**DATA:**
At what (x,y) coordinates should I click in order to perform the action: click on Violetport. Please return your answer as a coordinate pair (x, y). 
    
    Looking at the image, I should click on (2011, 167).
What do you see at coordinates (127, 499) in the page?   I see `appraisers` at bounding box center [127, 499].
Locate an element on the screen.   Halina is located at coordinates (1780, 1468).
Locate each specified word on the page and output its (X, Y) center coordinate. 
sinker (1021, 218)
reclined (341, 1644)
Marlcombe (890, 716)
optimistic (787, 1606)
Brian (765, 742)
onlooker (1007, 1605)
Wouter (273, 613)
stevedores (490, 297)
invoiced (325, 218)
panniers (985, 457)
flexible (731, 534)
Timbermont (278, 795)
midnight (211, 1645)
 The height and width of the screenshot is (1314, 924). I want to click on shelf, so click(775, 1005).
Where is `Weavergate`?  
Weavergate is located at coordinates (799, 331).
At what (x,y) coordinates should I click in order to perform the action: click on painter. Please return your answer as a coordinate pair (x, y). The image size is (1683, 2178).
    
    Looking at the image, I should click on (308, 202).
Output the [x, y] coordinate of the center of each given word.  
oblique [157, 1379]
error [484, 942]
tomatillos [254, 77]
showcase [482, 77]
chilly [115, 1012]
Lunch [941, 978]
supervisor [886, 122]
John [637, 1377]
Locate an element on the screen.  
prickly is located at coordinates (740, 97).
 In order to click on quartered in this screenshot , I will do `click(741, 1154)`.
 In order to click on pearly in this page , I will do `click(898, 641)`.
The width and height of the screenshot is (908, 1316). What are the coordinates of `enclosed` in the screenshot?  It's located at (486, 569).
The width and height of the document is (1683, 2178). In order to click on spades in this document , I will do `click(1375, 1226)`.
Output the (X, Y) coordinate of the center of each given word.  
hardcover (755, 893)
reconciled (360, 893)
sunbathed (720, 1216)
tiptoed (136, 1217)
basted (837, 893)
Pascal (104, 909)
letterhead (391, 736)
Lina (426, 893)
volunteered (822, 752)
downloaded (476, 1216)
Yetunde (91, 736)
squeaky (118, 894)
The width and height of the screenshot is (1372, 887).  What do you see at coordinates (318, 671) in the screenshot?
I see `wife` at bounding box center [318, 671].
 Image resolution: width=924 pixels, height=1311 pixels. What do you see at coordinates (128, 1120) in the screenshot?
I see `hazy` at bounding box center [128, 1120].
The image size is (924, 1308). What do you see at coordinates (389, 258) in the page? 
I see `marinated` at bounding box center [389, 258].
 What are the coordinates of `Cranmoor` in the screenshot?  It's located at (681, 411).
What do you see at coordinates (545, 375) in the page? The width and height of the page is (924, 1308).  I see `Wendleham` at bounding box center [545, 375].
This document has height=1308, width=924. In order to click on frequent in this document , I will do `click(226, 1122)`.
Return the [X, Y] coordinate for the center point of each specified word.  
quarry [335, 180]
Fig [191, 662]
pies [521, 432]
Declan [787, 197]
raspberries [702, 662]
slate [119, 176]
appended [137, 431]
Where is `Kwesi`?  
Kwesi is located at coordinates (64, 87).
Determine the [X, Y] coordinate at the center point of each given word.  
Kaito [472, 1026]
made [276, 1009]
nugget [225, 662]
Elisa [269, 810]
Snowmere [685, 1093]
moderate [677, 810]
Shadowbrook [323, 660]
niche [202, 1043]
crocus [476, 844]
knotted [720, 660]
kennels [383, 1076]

**WHAT IS BEING ASKED:** Count the lines in the entries above that contain the string "element", treating uppercase and lowercase letters as distinct. Give only the number.

**RESPONSE TO THE TASK:** 2